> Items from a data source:
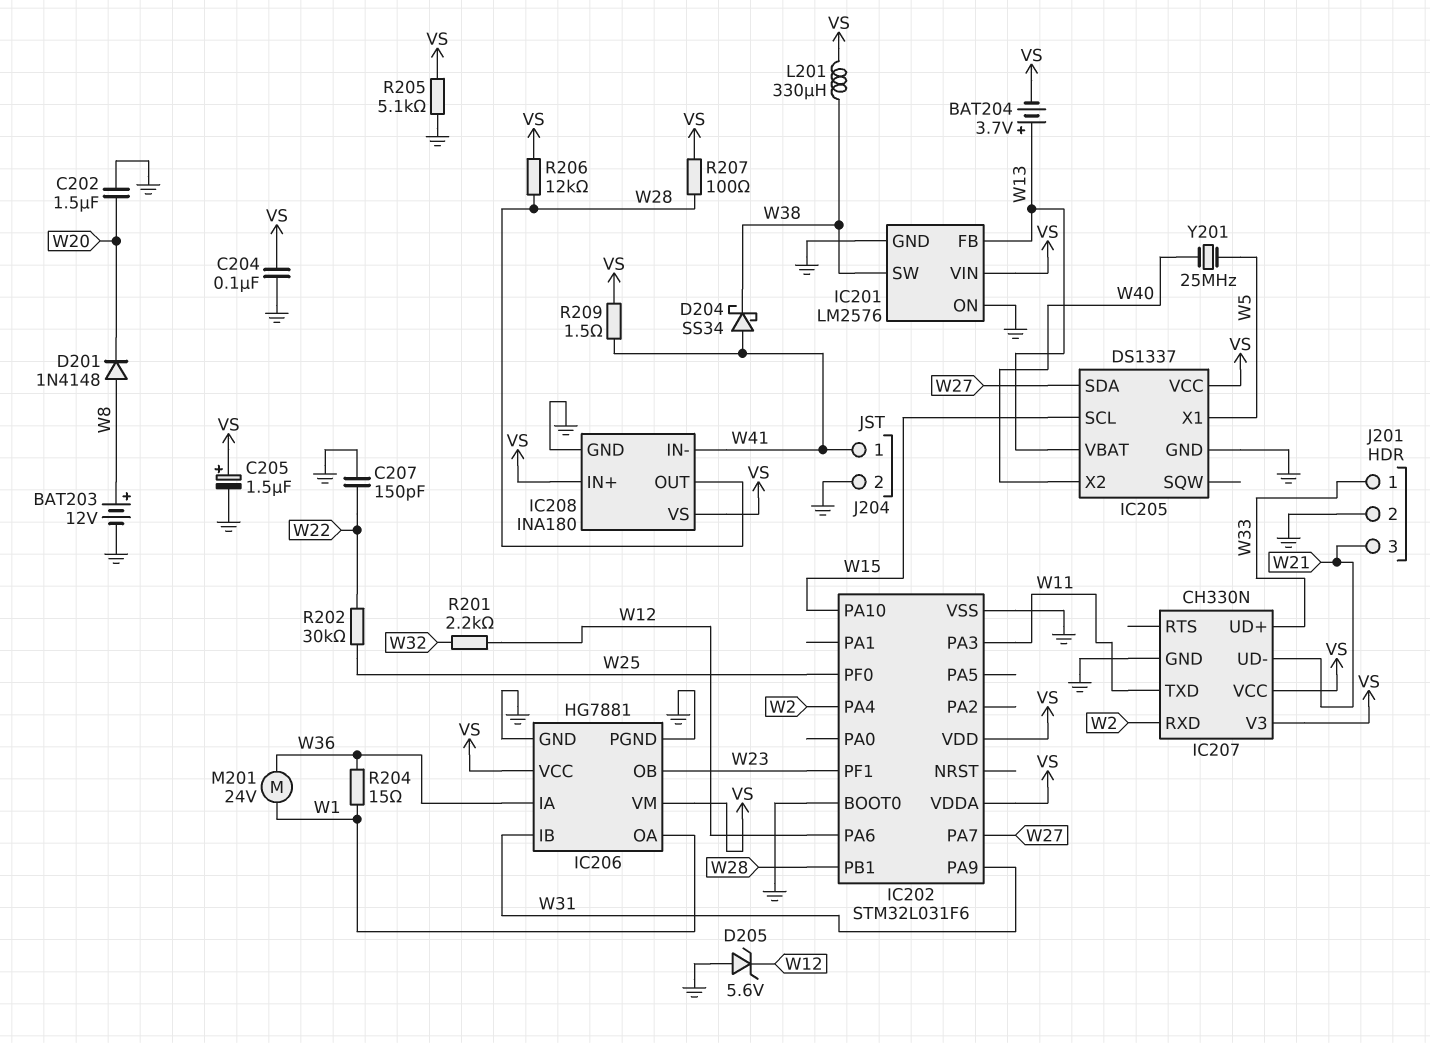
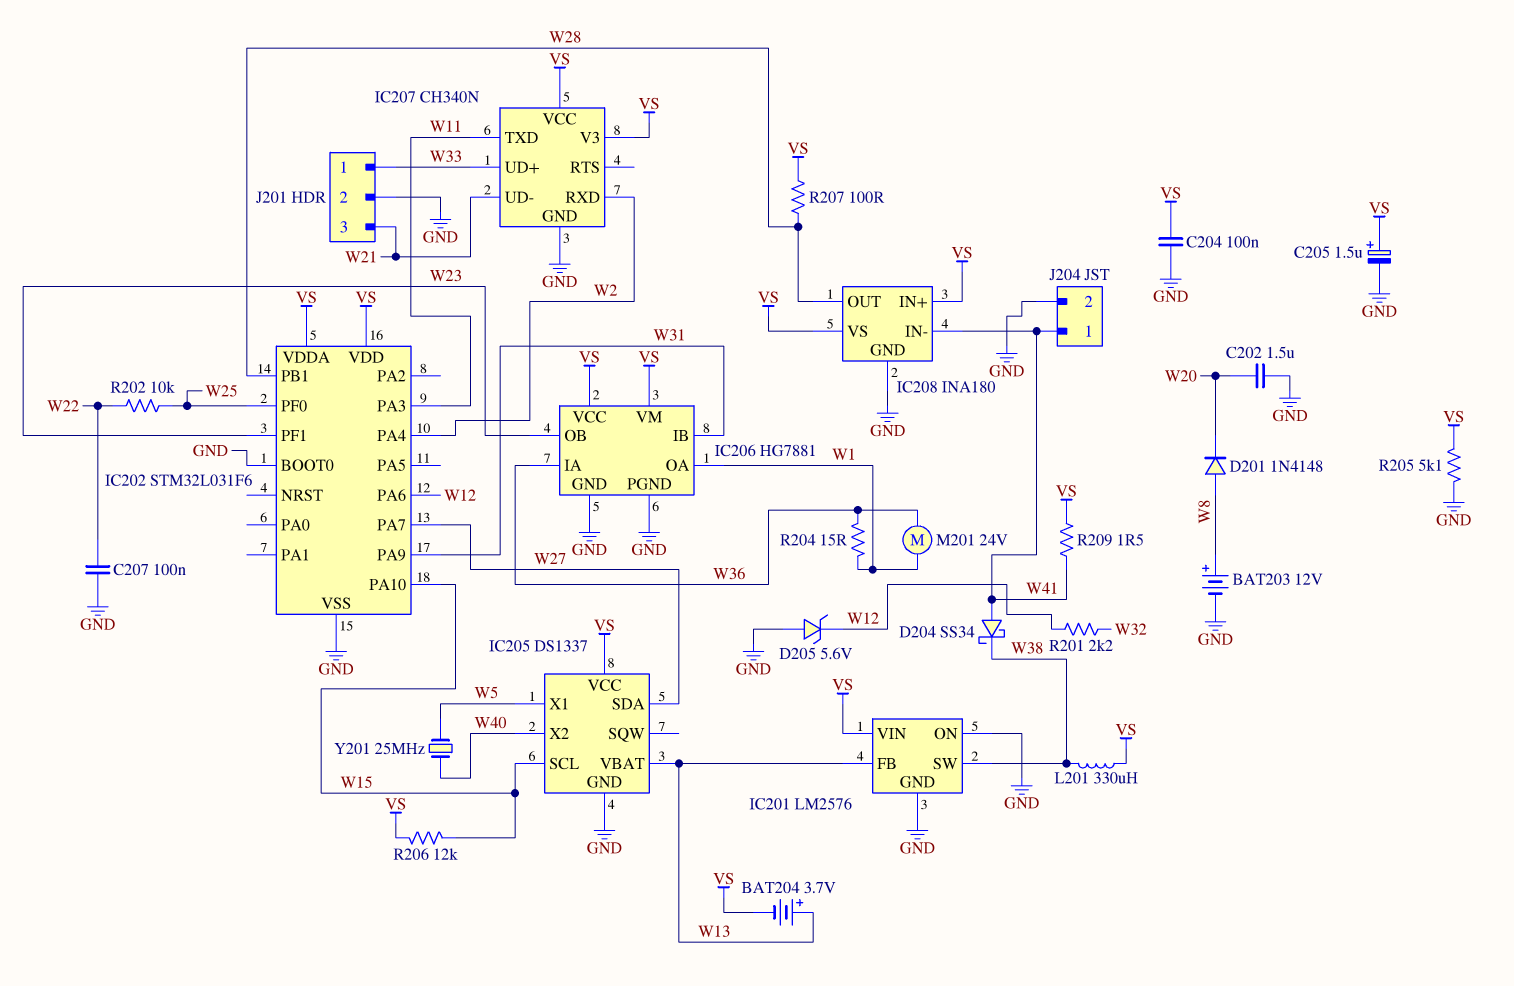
C207: 150pF (GND, W22) -> 100nF (GND, W22)
IC207: CH330N -> CH340N
R202: 30k (W22, W25) -> 10k (W22, W25)
R206: 12k (VS, W28) -> 12k (VS, W15)

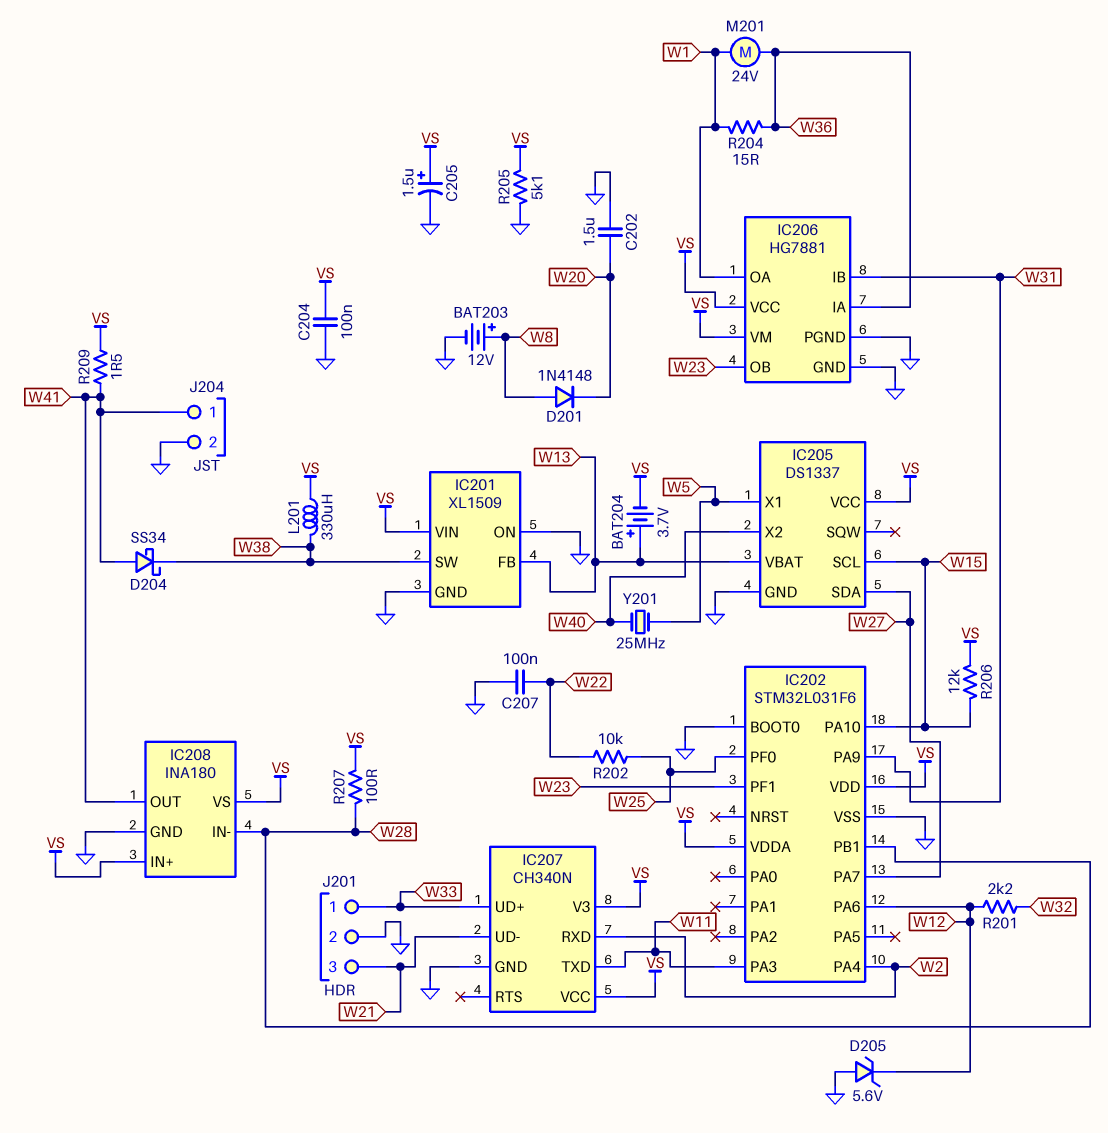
IC201: LM2576 -> XL1509
IC208 pin IN-: W41 -> W28
IC208 pin OUT: W28 -> W41

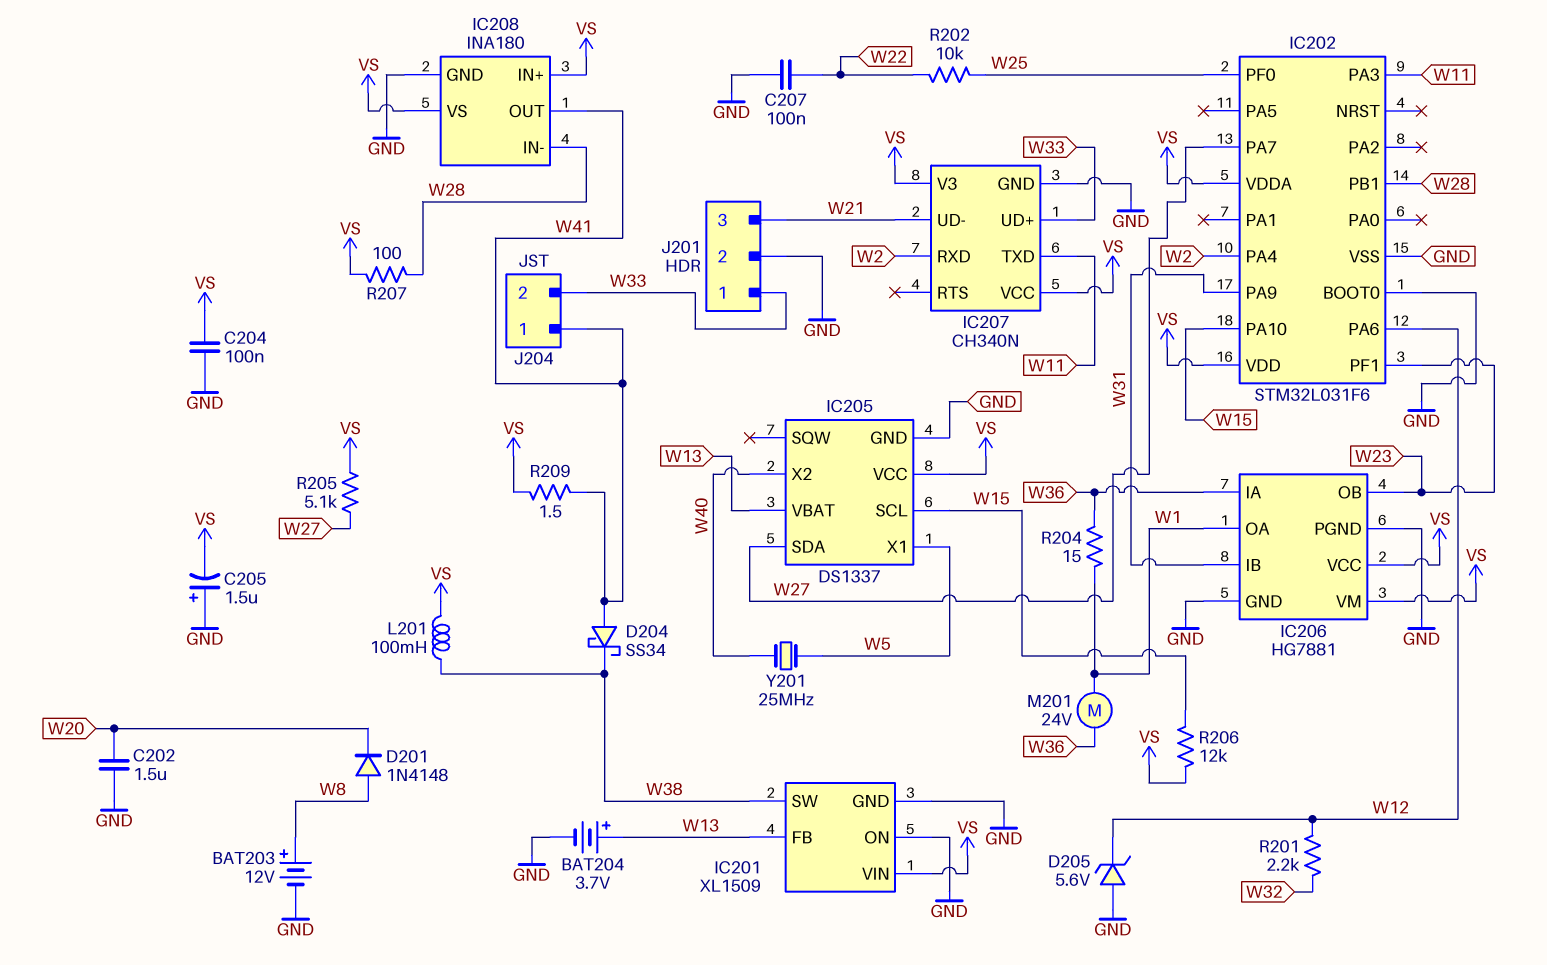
BAT204: 3.7V (plus W13, minus VS) -> 3.7V (plus W13, minus GND)
C205: 1.5uF (plus VS, minus GND) -> 1.5uF (plus GND, minus VS)
J204 pin 2: GND -> W33
L201: 330uH (VS, W38) -> 100mH (VS, W38)
R205: 5.1k (GND, VS) -> 5.1k (VS, W27)

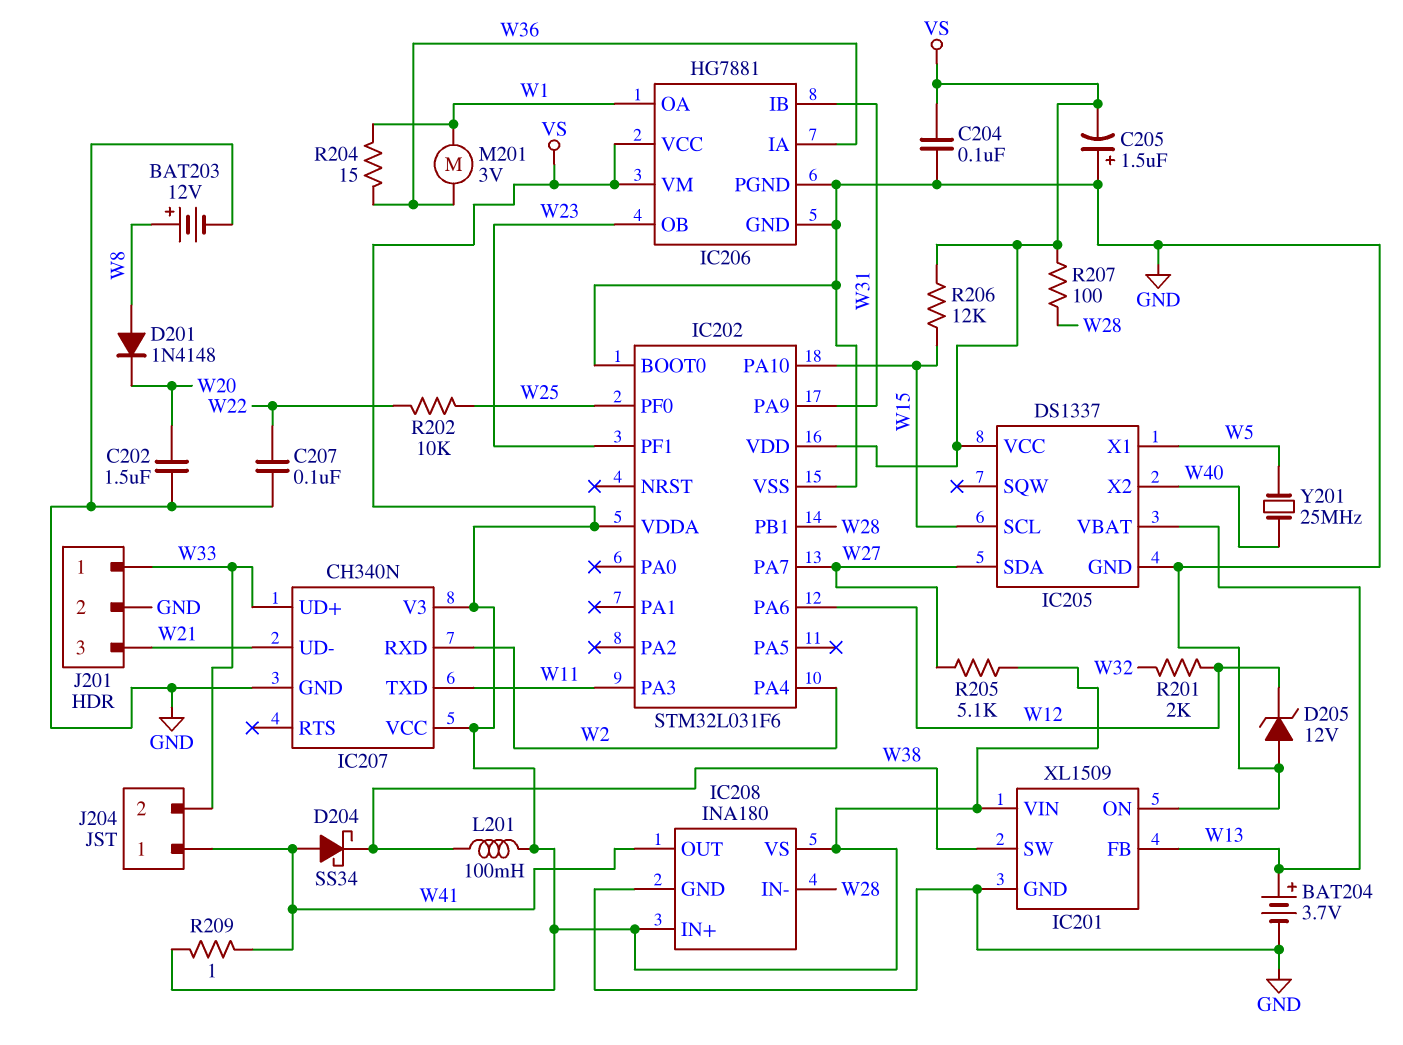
D205: zener 5.6V (A GND, K W12) -> zener 12V (A GND, K W12)
M201: motor 24V (W1, W36) -> motor 3V (W1, W36)
R201: 2.2k (W12, W32) -> 2k (W12, W32)
R209: 1.5 (VS, W41) -> 1 (VS, W41)

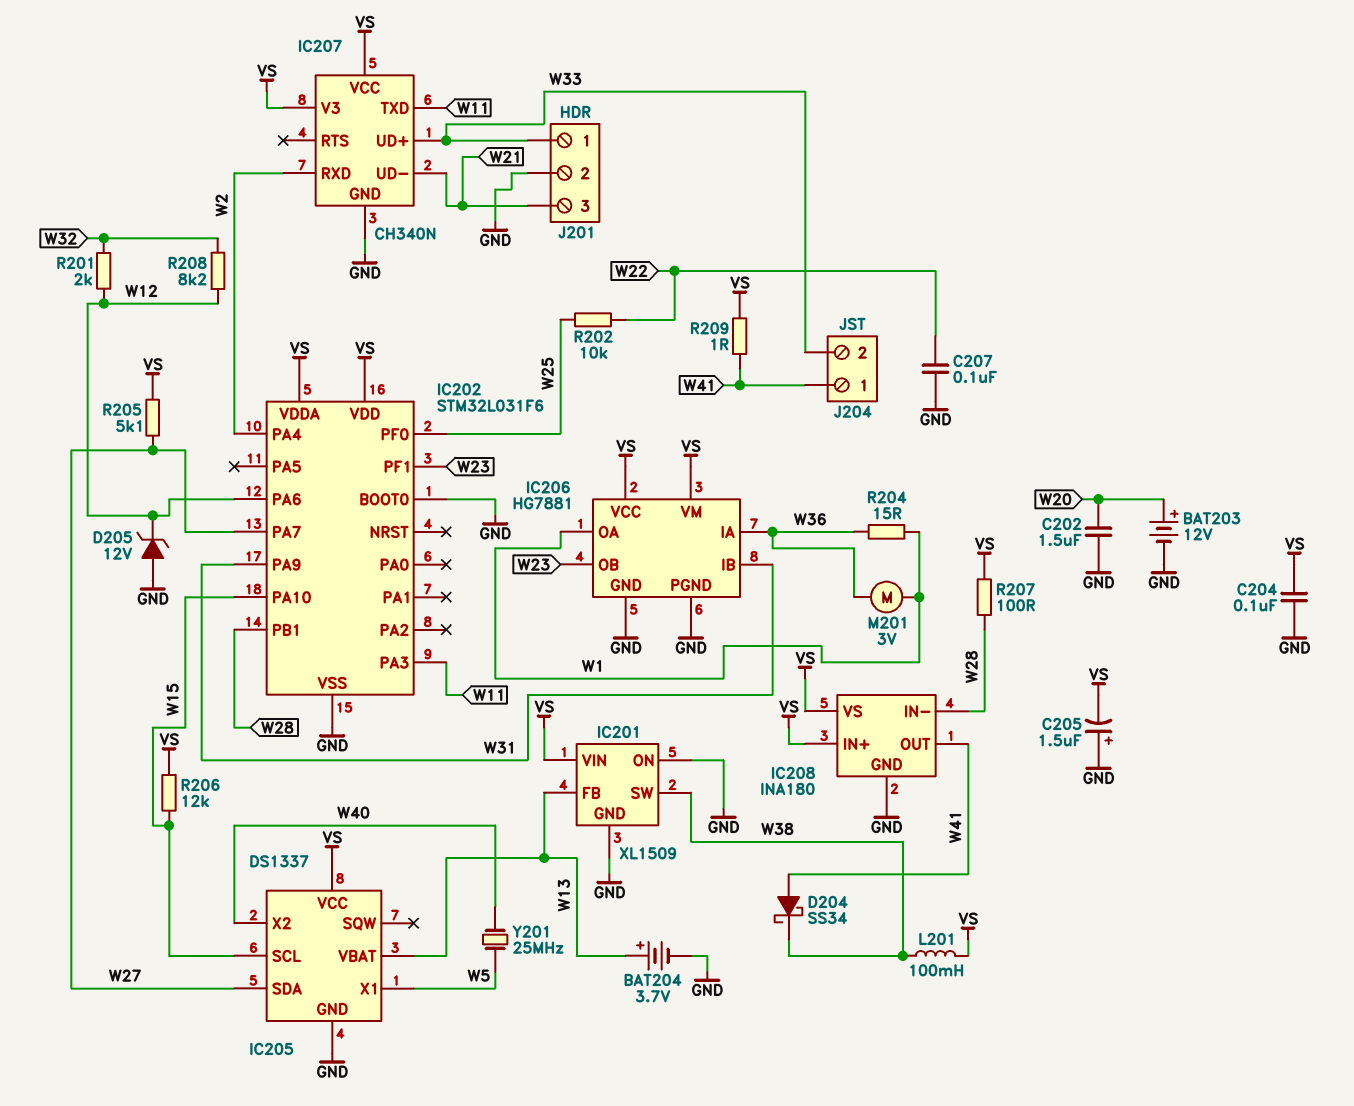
BAT203: 12V (plus W8, minus GND) -> 12V (plus W20, minus GND)
D201: diode 1N4148 (A W8, K W20) -> none
R208: none -> 8.2k (W12, W32)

> PROMPT: Return every entry above exactly as written, minus the pictures.

> TASK OUTPUT:
C207: 150pF (GND, W22) -> 100nF (GND, W22)
IC207: CH330N -> CH340N
R202: 30k (W22, W25) -> 10k (W22, W25)
R206: 12k (VS, W28) -> 12k (VS, W15)

IC201: LM2576 -> XL1509
IC208 pin IN-: W41 -> W28
IC208 pin OUT: W28 -> W41

BAT204: 3.7V (plus W13, minus VS) -> 3.7V (plus W13, minus GND)
C205: 1.5uF (plus VS, minus GND) -> 1.5uF (plus GND, minus VS)
J204 pin 2: GND -> W33
L201: 330uH (VS, W38) -> 100mH (VS, W38)
R205: 5.1k (GND, VS) -> 5.1k (VS, W27)

D205: zener 5.6V (A GND, K W12) -> zener 12V (A GND, K W12)
M201: motor 24V (W1, W36) -> motor 3V (W1, W36)
R201: 2.2k (W12, W32) -> 2k (W12, W32)
R209: 1.5 (VS, W41) -> 1 (VS, W41)

BAT203: 12V (plus W8, minus GND) -> 12V (plus W20, minus GND)
D201: diode 1N4148 (A W8, K W20) -> none
R208: none -> 8.2k (W12, W32)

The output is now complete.